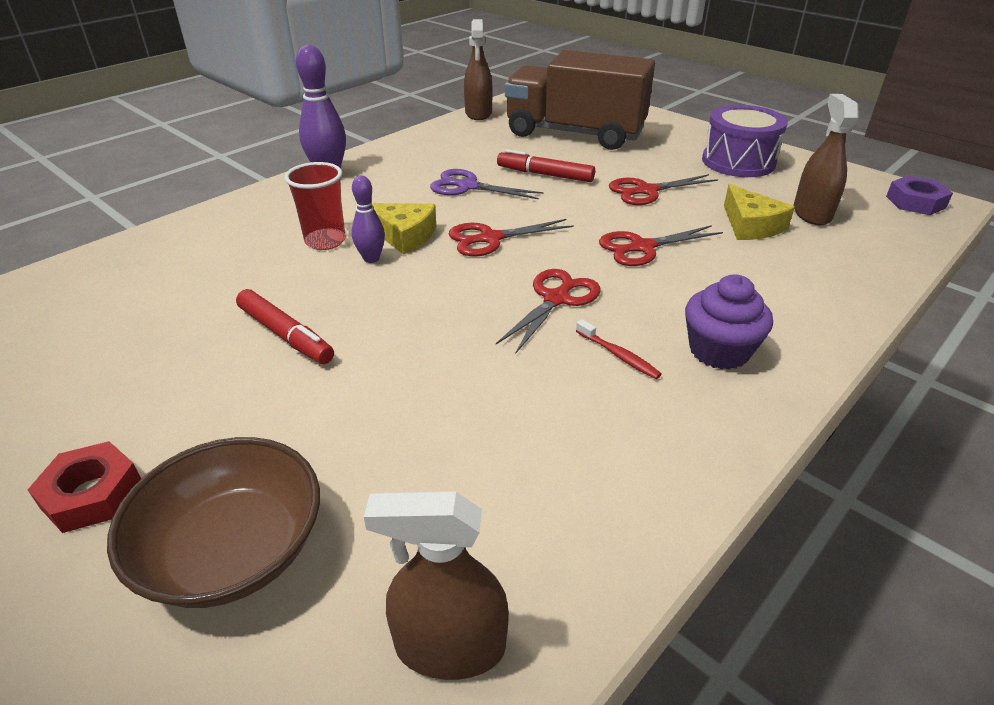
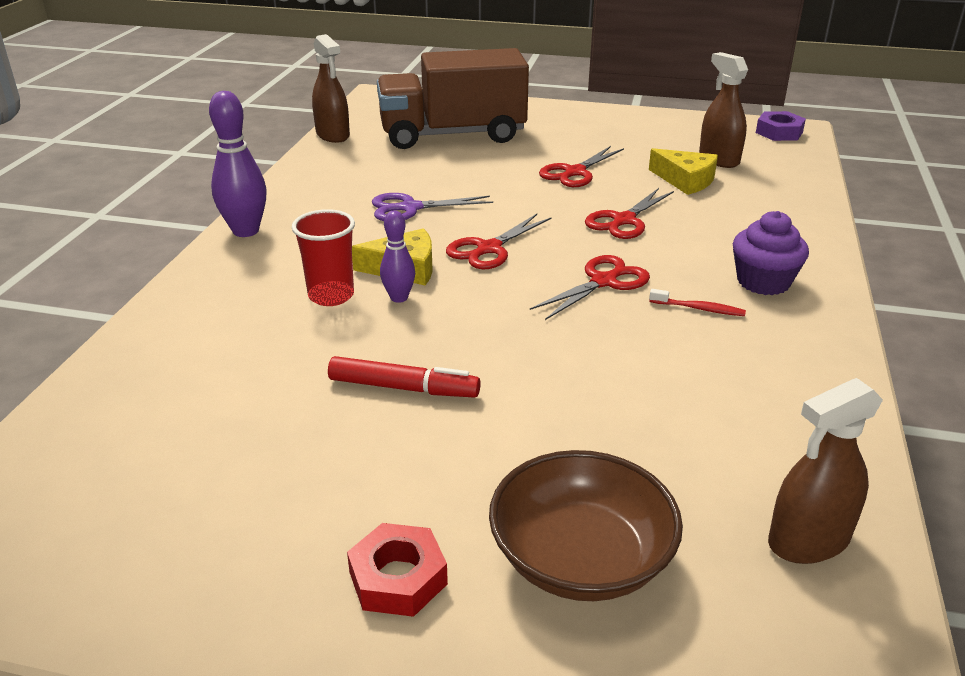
camera: 30 degrees left, 5 degrees down
(545, 174) = (470, 179): red marker -> none
(556, 299) = (604, 281): red scissors -> red scissors turned 45 degrees clockwise
(738, 162) = (620, 129): purple drum -> none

----

> **Exercise objective**
The reply should contain every line of the material exactly, and no images.

> **Response to this task**
camera: 30 degrees left, 5 degrees down
(545, 174) = (470, 179): red marker -> none
(556, 299) = (604, 281): red scissors -> red scissors turned 45 degrees clockwise
(738, 162) = (620, 129): purple drum -> none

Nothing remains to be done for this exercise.